Problem: Range to output from the entries below: the line containing "KEYS pin K3: D13 -> TX" through the line containing "RFID3 pin MOSI: D8 -> D1". Set it down exactly, ends included, nothing else.

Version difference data
------------------------

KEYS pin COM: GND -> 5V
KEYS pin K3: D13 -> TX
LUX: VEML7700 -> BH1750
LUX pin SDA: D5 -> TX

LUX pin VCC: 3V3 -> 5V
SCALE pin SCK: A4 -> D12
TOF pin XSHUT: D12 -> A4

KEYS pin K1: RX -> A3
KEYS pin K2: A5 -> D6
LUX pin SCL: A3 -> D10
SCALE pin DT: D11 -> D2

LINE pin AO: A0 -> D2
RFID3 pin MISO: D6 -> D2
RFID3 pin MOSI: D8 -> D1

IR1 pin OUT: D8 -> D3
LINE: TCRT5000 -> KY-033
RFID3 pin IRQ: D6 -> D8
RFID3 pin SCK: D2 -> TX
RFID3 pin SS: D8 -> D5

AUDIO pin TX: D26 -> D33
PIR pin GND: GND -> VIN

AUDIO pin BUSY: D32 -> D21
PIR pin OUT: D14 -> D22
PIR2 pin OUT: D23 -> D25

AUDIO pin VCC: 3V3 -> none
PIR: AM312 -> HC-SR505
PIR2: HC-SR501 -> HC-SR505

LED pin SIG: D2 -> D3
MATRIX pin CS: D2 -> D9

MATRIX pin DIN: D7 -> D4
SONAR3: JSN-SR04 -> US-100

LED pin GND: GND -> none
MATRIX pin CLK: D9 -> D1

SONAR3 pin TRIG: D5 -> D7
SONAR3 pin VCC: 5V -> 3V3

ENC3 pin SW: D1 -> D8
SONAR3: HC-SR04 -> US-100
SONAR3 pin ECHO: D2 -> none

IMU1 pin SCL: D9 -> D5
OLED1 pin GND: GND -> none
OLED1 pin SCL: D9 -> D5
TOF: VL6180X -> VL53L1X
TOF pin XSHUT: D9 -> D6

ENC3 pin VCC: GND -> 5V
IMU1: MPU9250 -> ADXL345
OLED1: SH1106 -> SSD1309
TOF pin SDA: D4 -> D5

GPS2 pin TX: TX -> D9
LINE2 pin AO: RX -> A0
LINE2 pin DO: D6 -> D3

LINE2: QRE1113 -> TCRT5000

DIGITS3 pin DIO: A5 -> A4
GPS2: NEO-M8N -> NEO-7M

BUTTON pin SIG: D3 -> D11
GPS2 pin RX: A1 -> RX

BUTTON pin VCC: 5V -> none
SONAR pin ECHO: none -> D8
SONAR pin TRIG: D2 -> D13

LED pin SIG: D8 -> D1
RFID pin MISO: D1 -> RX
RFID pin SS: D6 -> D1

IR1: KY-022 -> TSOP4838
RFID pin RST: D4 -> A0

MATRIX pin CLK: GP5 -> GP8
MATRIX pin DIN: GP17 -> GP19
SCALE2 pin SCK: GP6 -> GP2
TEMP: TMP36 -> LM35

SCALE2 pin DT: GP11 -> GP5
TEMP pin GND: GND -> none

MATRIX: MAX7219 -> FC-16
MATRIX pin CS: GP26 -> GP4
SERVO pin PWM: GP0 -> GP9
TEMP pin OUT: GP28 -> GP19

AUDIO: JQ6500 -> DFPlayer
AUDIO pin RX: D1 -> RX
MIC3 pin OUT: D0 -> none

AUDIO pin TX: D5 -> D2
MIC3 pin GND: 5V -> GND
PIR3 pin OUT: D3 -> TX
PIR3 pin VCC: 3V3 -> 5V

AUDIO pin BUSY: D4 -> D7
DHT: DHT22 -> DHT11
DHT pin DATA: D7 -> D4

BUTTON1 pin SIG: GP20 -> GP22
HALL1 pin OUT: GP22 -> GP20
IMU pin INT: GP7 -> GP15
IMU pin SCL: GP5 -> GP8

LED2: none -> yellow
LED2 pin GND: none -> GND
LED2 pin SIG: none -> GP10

------------------------

Answer below:
KEYS pin K3: D13 -> TX
LUX: VEML7700 -> BH1750
LUX pin SDA: D5 -> TX

LUX pin VCC: 3V3 -> 5V
SCALE pin SCK: A4 -> D12
TOF pin XSHUT: D12 -> A4

KEYS pin K1: RX -> A3
KEYS pin K2: A5 -> D6
LUX pin SCL: A3 -> D10
SCALE pin DT: D11 -> D2

LINE pin AO: A0 -> D2
RFID3 pin MISO: D6 -> D2
RFID3 pin MOSI: D8 -> D1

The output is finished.